Show every line below where "black" can be found.
Excerpted data START
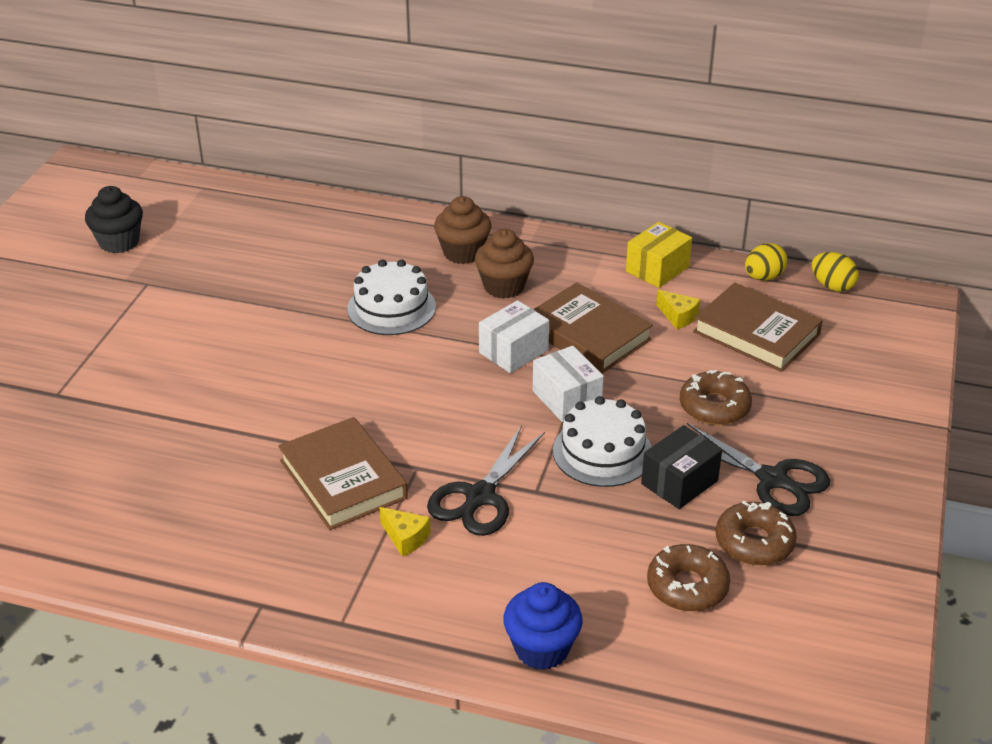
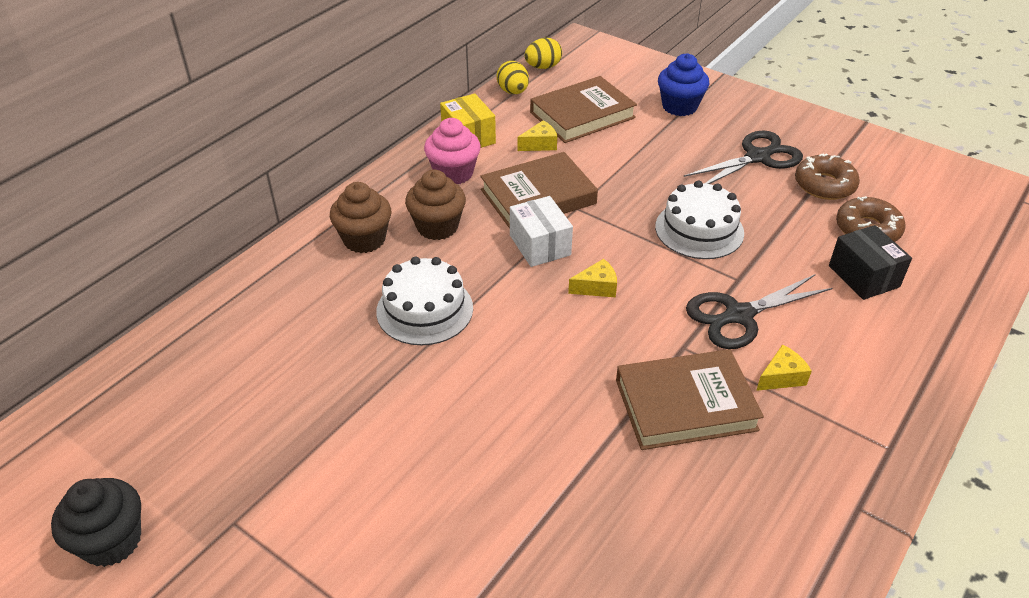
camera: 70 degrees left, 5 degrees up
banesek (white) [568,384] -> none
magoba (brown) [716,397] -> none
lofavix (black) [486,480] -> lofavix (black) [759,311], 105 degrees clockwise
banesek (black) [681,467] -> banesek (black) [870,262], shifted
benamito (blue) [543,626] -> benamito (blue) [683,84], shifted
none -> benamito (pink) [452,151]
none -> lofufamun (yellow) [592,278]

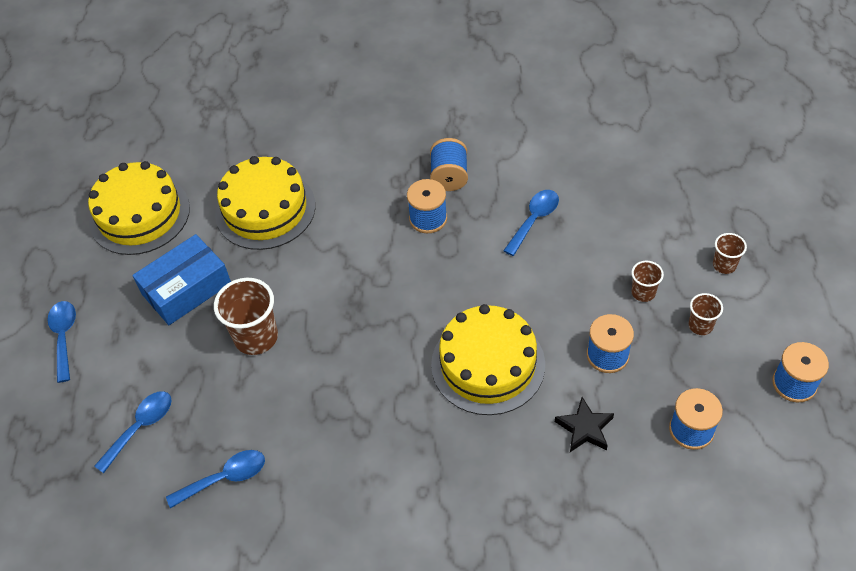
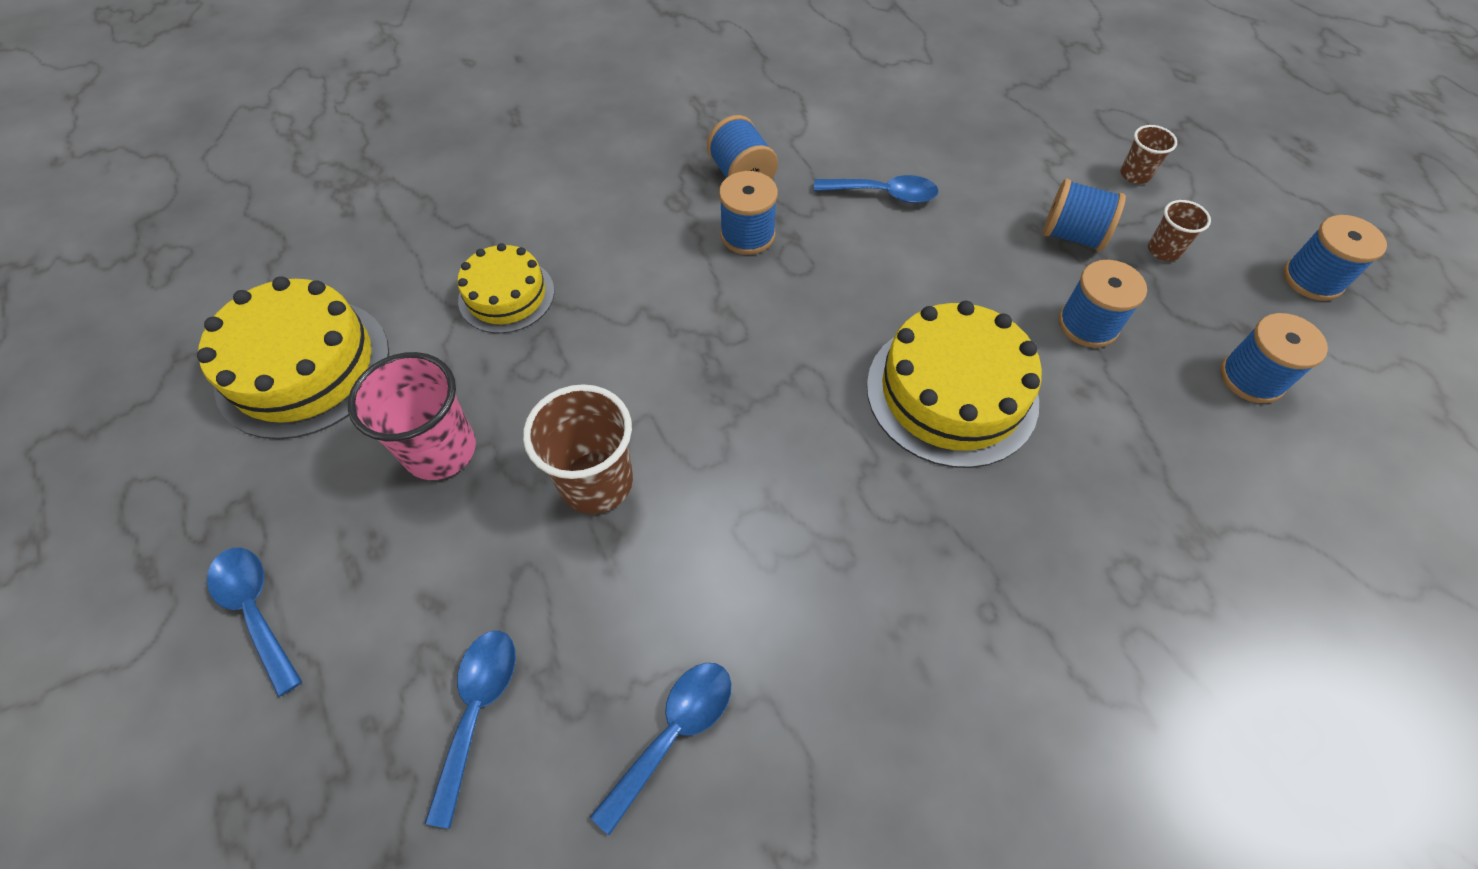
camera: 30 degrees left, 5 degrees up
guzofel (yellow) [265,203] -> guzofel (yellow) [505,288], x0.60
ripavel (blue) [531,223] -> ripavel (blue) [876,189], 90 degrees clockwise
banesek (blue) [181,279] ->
Excerpted data END
Result of the exercise:
lofavix (black) [486,480] -> lofavix (black) [759,311], 105 degrees clockwise
banesek (black) [681,467] -> banesek (black) [870,262], shifted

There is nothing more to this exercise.